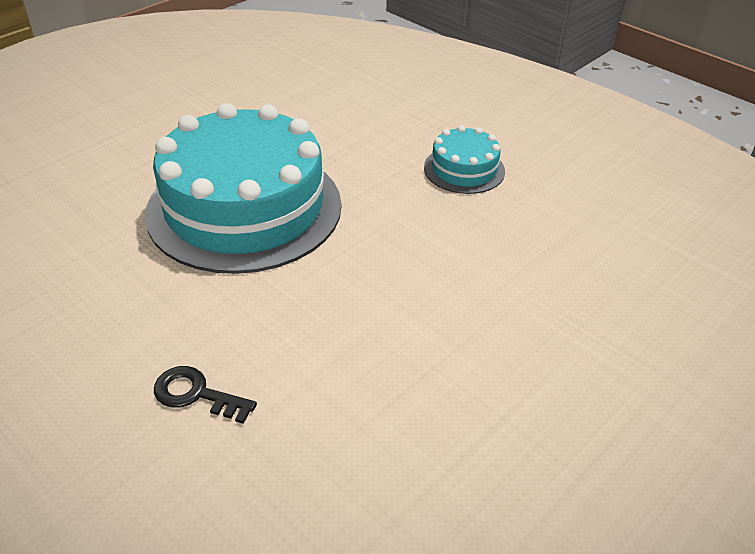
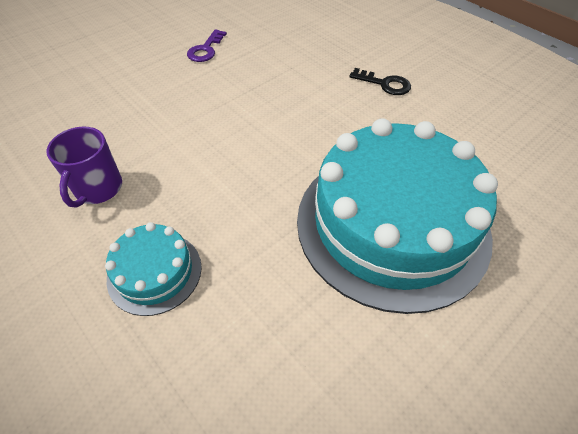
camera: 175 degrees left, 10 degrees up
(538, 468) = (205, 50): none -> purple key
(562, 227) = (98, 189): none -> purple mug

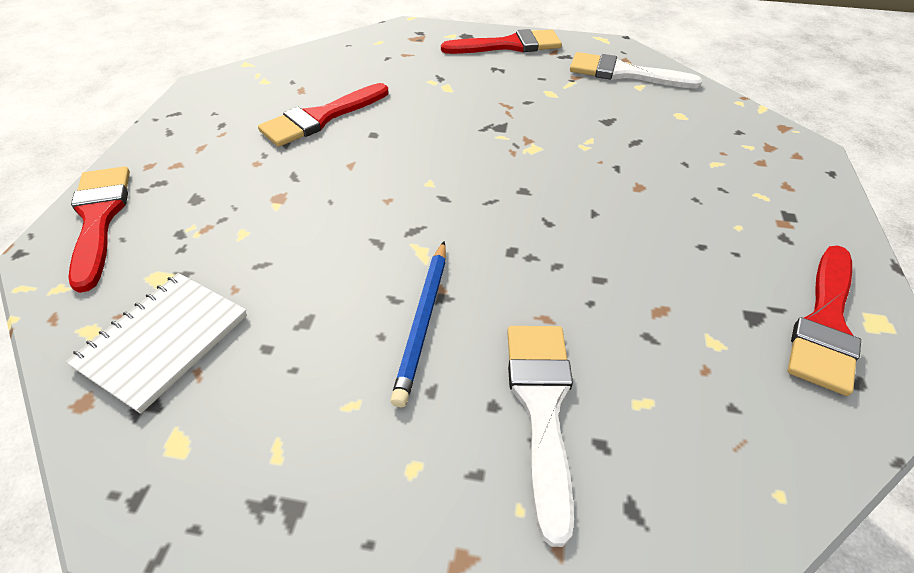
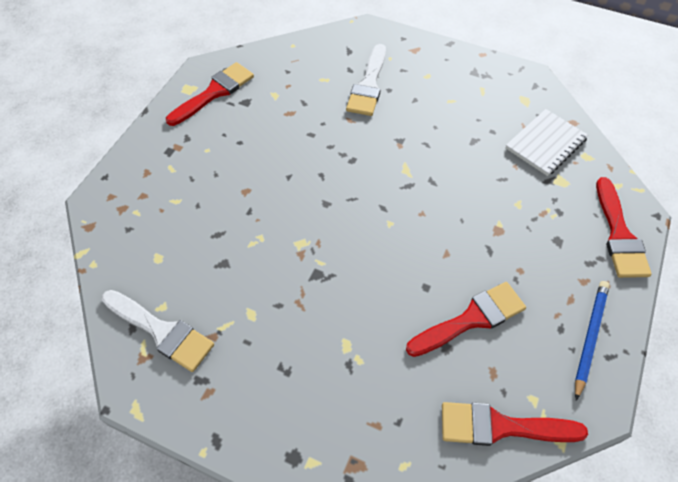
camera: 165 degrees left, 10 degrees up
(423, 321) = (413, 129): blue pencil -> blue pencil (589, 337)
(509, 45) = (251, 418): red brush -> red brush (501, 426)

• • • • • • •

Exercise prompt:
With the pictures left out, return each entry exactly as written.

Your response:
camera: 175 degrees left, 10 degrees up
(538, 468) = (205, 50): none -> purple key
(562, 227) = (98, 189): none -> purple mug

camera: 165 degrees left, 10 degrees up
(423, 321) = (413, 129): blue pencil -> blue pencil (589, 337)
(509, 45) = (251, 418): red brush -> red brush (501, 426)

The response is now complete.